Please retype the records below exactly, omitting any images.
-- Records follows --
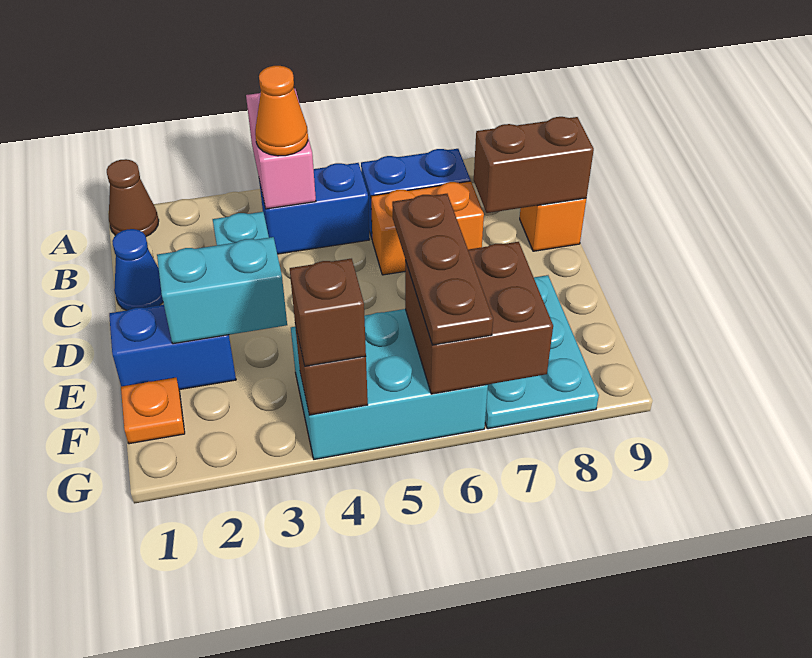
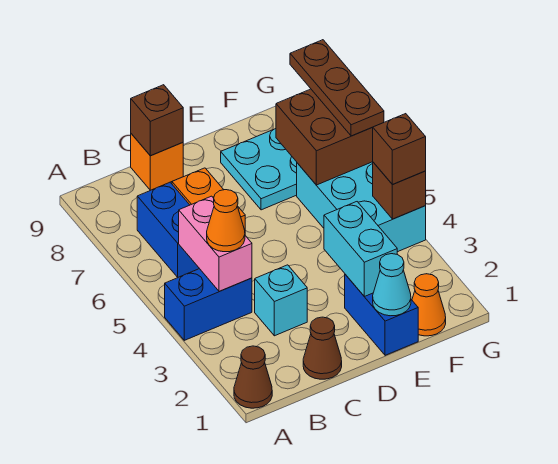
pink 1x2 brick [246,89,316,209] -> pink 1x2 brick turned to [179,196,252,291]
blue 1x2 brick [259,163,370,254] -> blue 1x2 brick turned to [165,269,252,340]
blue 1x1 cone [112,229,163,310] -> brown 1x1 cone [303,317,342,379]
brown 1x2 brick [474,117,594,213] -> brown 1x1 brick [131,85,183,156]
none -> cyan 1x1 cone [373,254,411,316]
brown 1x3 plate [392,194,493,345] -> brown 1x3 plate turned to [290,40,384,136]
orange 1x1 plate [121,378,185,444] -> orange 1x1 cone [412,274,446,336]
-- Records concluded --
#### [Output of the task]
pink 1x2 brick [246,89,316,209] -> pink 1x2 brick turned to [179,196,252,291]
blue 1x2 brick [259,163,370,254] -> blue 1x2 brick turned to [165,269,252,340]
blue 1x1 cone [112,229,163,310] -> brown 1x1 cone [303,317,342,379]
brown 1x2 brick [474,117,594,213] -> brown 1x1 brick [131,85,183,156]
none -> cyan 1x1 cone [373,254,411,316]
brown 1x3 plate [392,194,493,345] -> brown 1x3 plate turned to [290,40,384,136]
orange 1x1 plate [121,378,185,444] -> orange 1x1 cone [412,274,446,336]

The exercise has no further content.